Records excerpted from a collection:
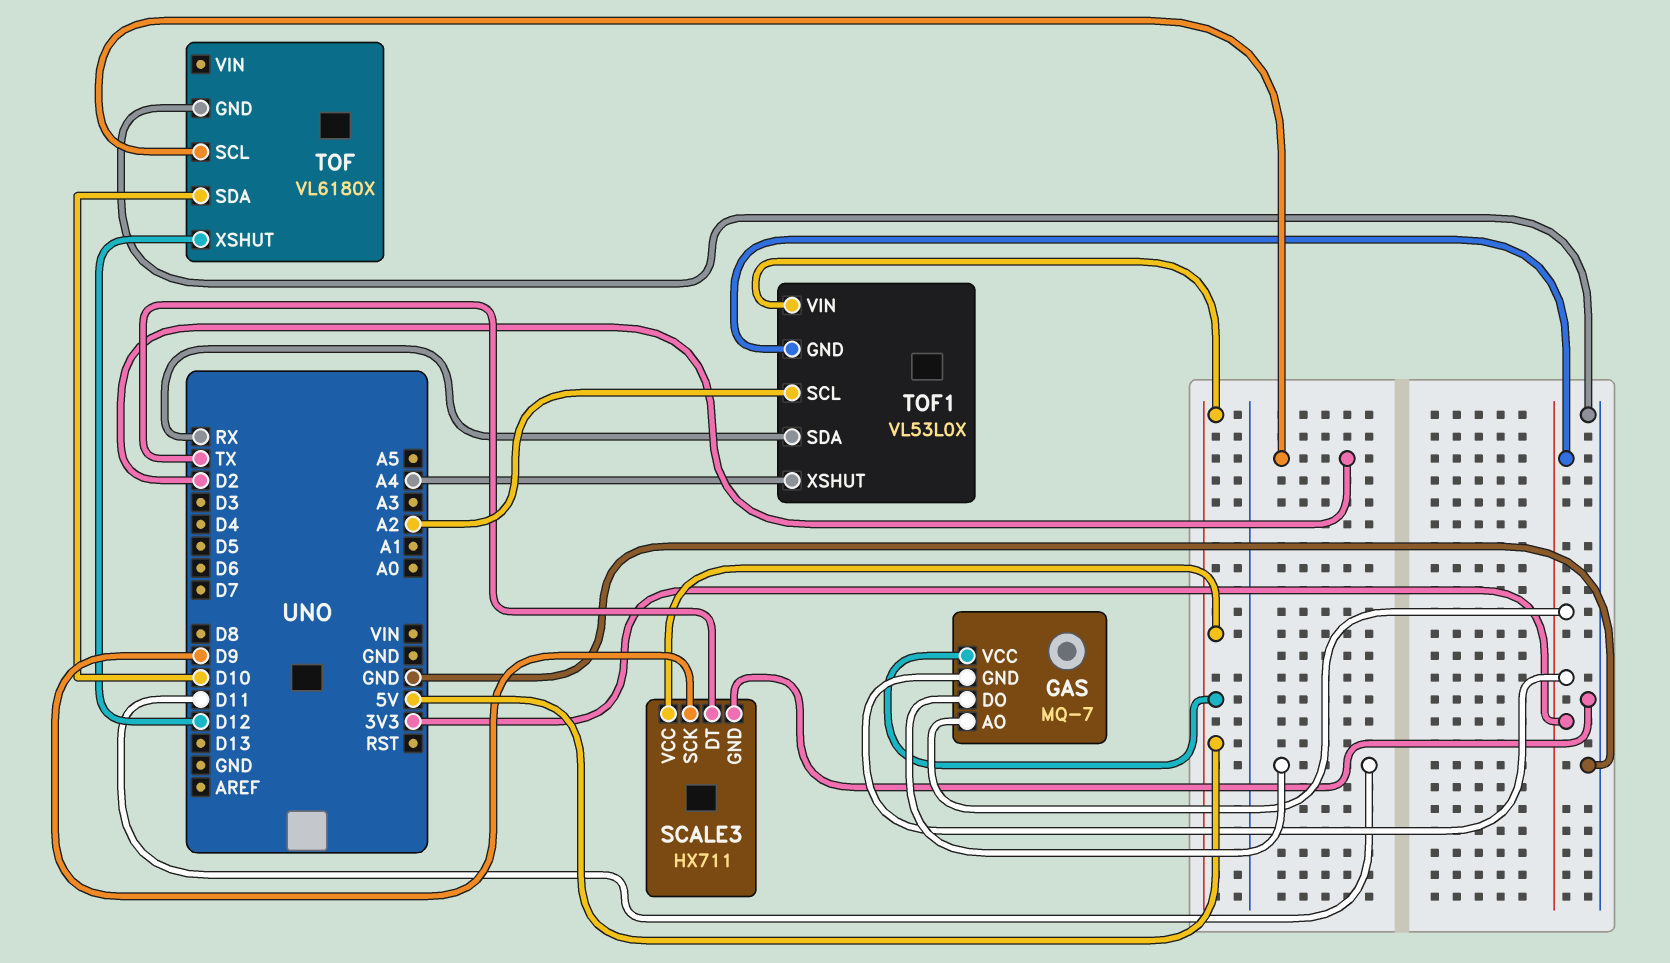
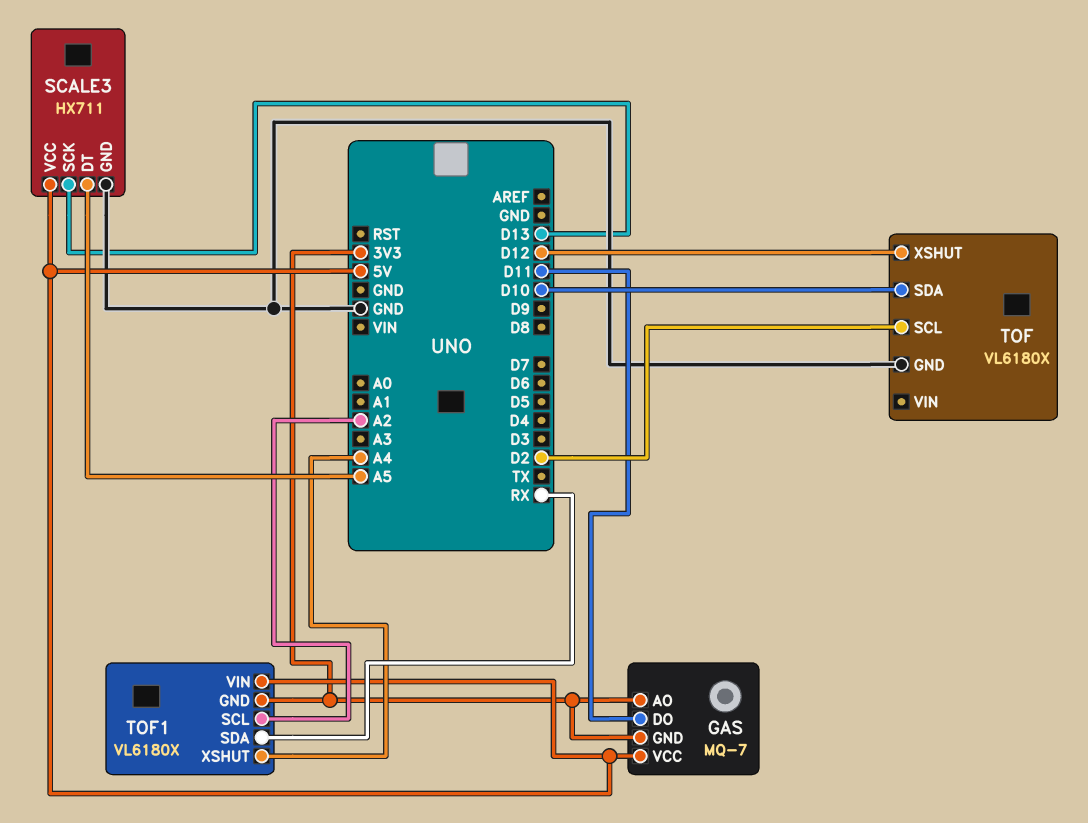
SCALE3 pin DT: TX -> A5
SCALE3 pin SCK: D9 -> D13
TOF1: VL53L0X -> VL6180X

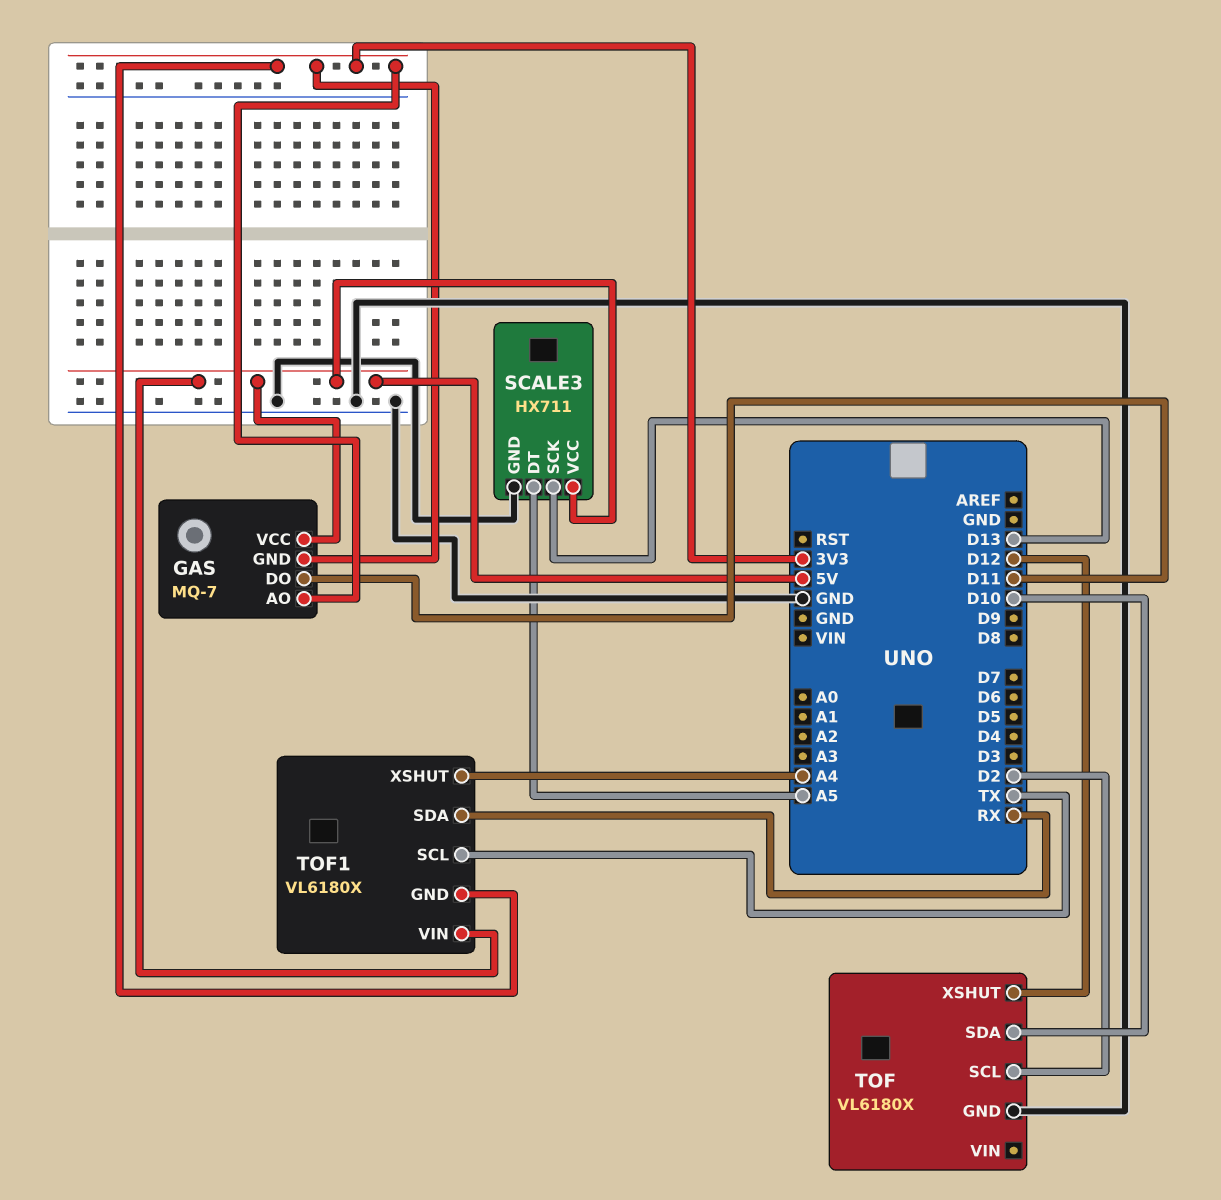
TOF1 pin SCL: A2 -> TX

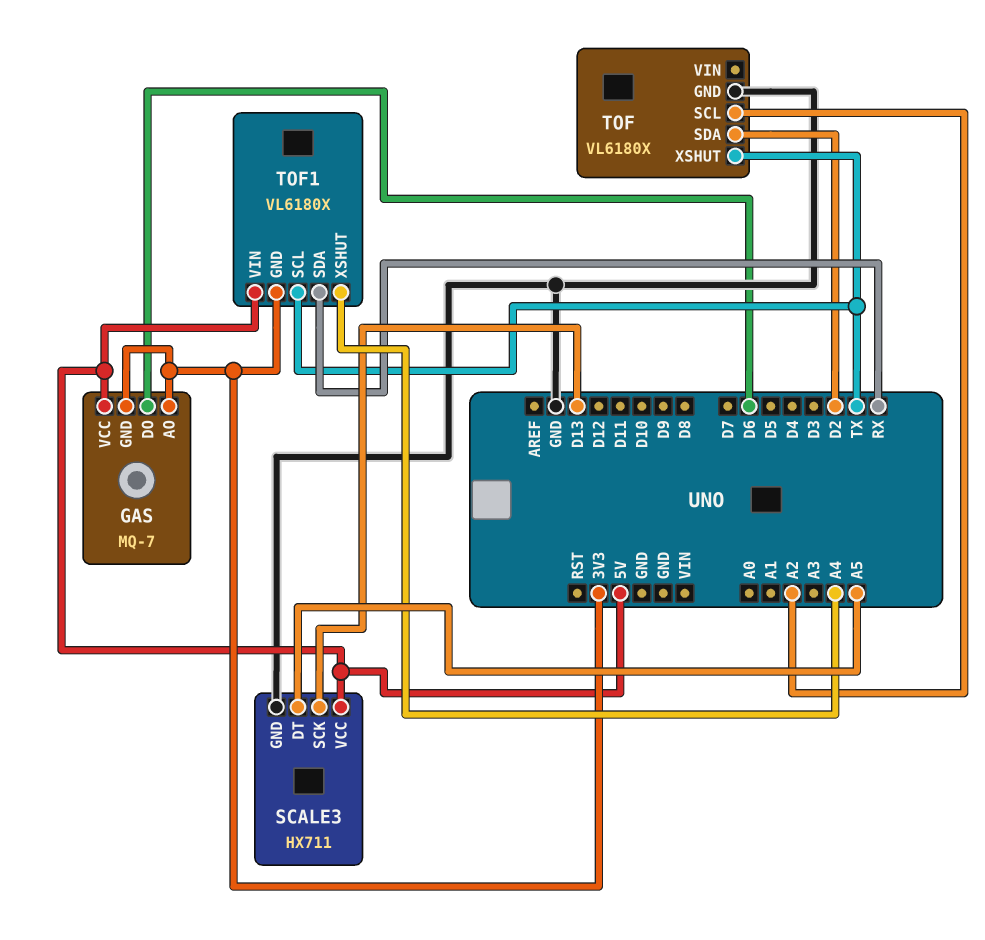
GAS pin DO: D11 -> D6
TOF pin SCL: D2 -> A2
TOF pin SDA: D10 -> D2
TOF pin XSHUT: D12 -> TX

Aim of the task
Set down all the data again exactly as above, pictures excluded.

Your response
SCALE3 pin DT: TX -> A5
SCALE3 pin SCK: D9 -> D13
TOF1: VL53L0X -> VL6180X

TOF1 pin SCL: A2 -> TX

GAS pin DO: D11 -> D6
TOF pin SCL: D2 -> A2
TOF pin SDA: D10 -> D2
TOF pin XSHUT: D12 -> TX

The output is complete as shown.